Give back only one number: how many lines in the data below contain the word "pink".
+++
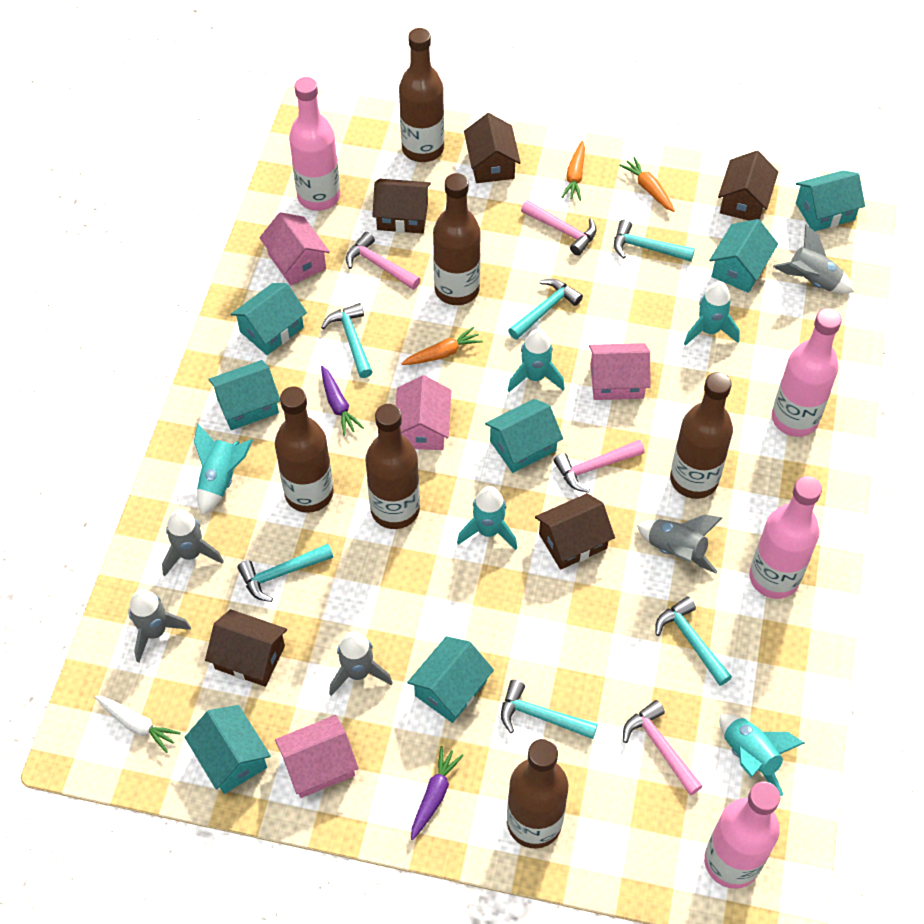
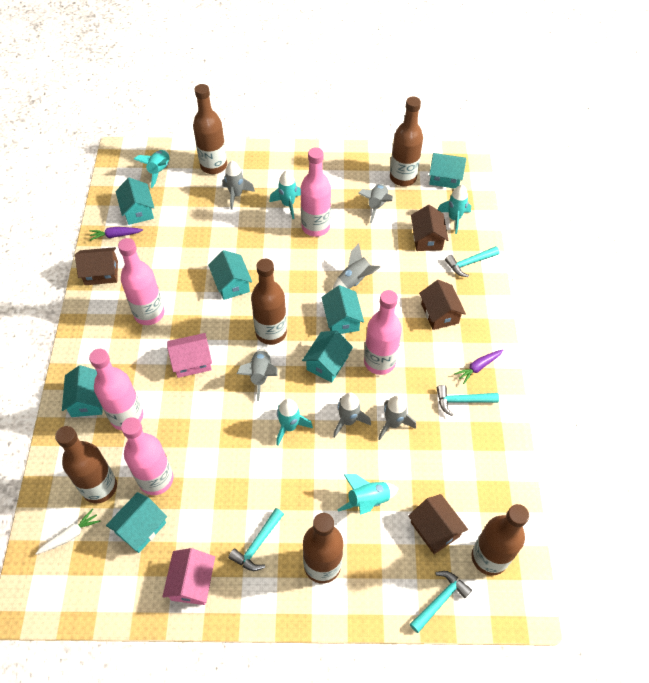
brown house: 5 -> 4
grey rocket: 5 -> 6
orange carrot: 3 -> 0
pink bottle: 4 -> 5
pink hammer: 4 -> 0
pink house: 4 -> 2
turquoise hammer: 6 -> 4

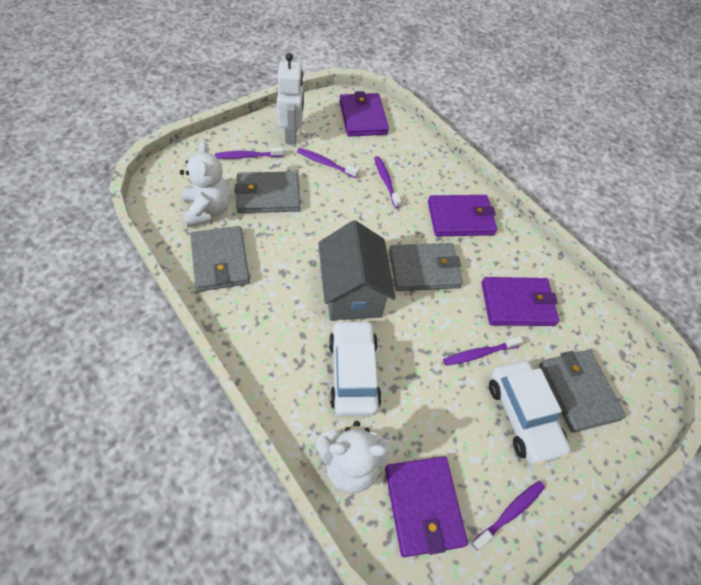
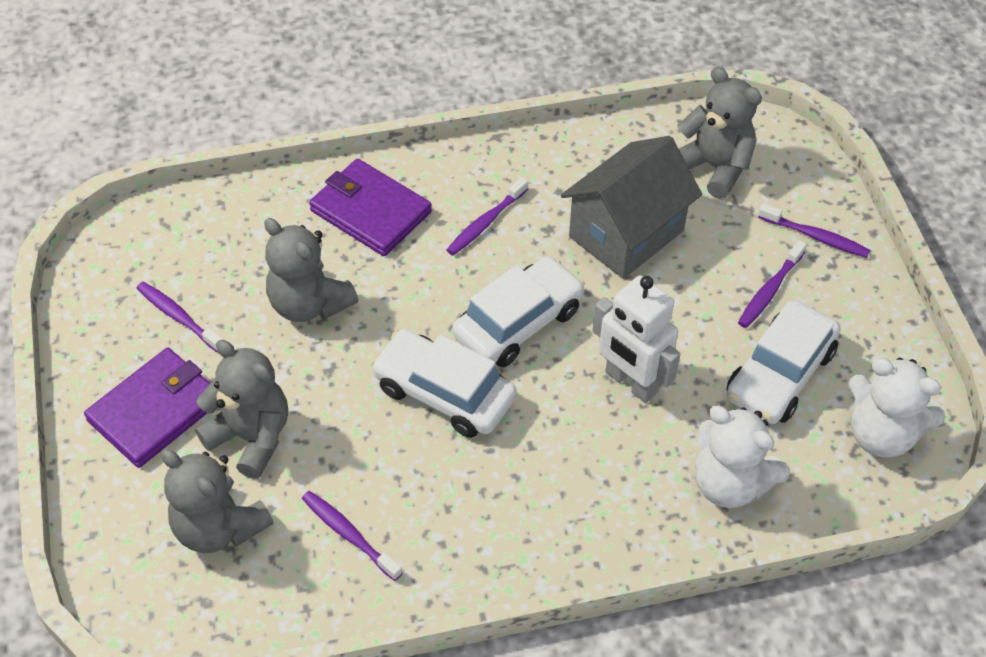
grey teddy bear: 0 -> 4
grey wallet: 4 -> 0
purple wallet: 4 -> 2
white car: 2 -> 3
+++
-- Completed exercise --
3